■ **INFORMATION PROVIDED**:
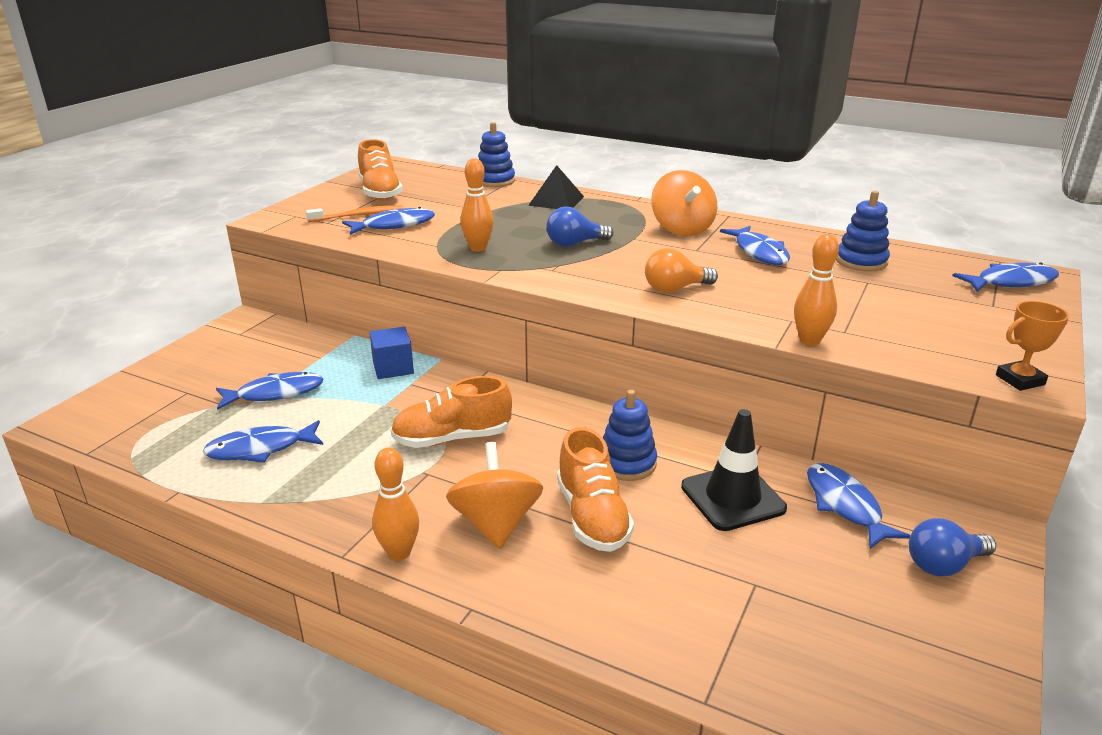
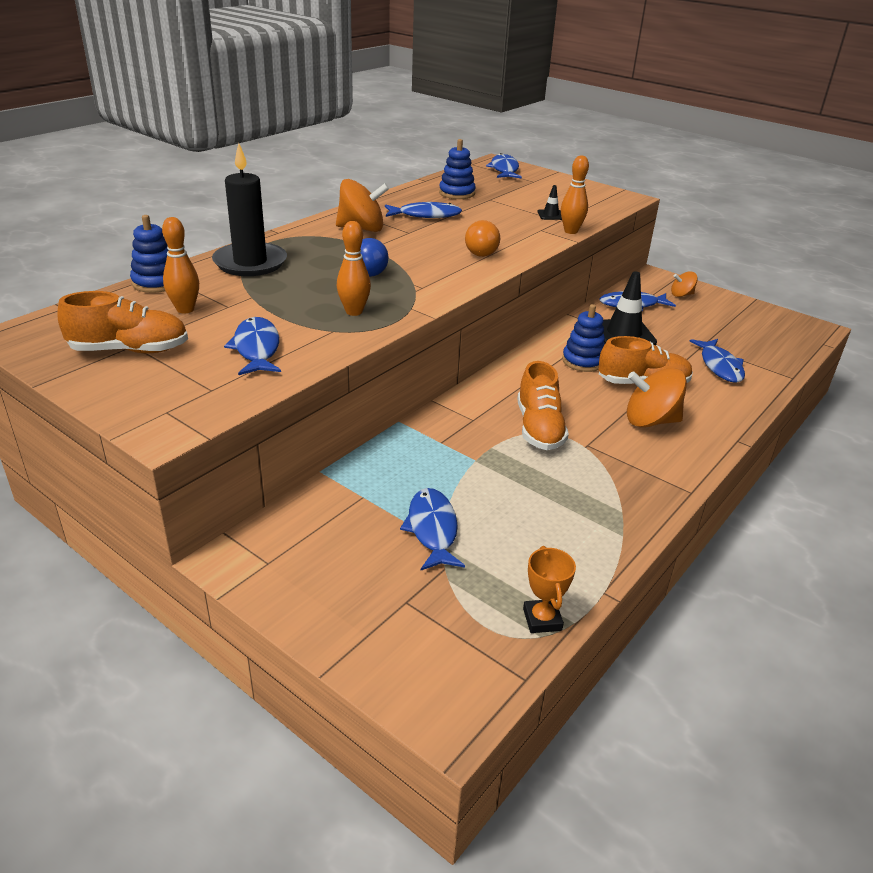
camera: 80 degrees left, 5 degrees up
blue fish [203,420,323,463] -> blue fish moved to [689,339,745,383]
orange toothbrush [306,205,403,222] -> none
blue cube [370,327,414,379] -> none
orange bowling pin [372,447,419,561] -> orange bowling pin moved to [162,217,199,314]
black pyramid [528,165,584,209] -> black candle [212,143,287,276]
blue light bulb [909,518,996,576] -> orange spinning top [671,271,698,297]
orange trophy [996,301,1069,391] -> orange trophy moved to [523,546,576,633]
none -> black traffic cone [537,185,562,220]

■ **EXERCISE**: Nothing but the line with "orange trophy [996,301,1069,391]" and the lines after it, through the end of the material, should appear in the output, word for word.

■ **SOLUTION TO THIS EXERCISE**:
orange trophy [996,301,1069,391] -> orange trophy moved to [523,546,576,633]
none -> black traffic cone [537,185,562,220]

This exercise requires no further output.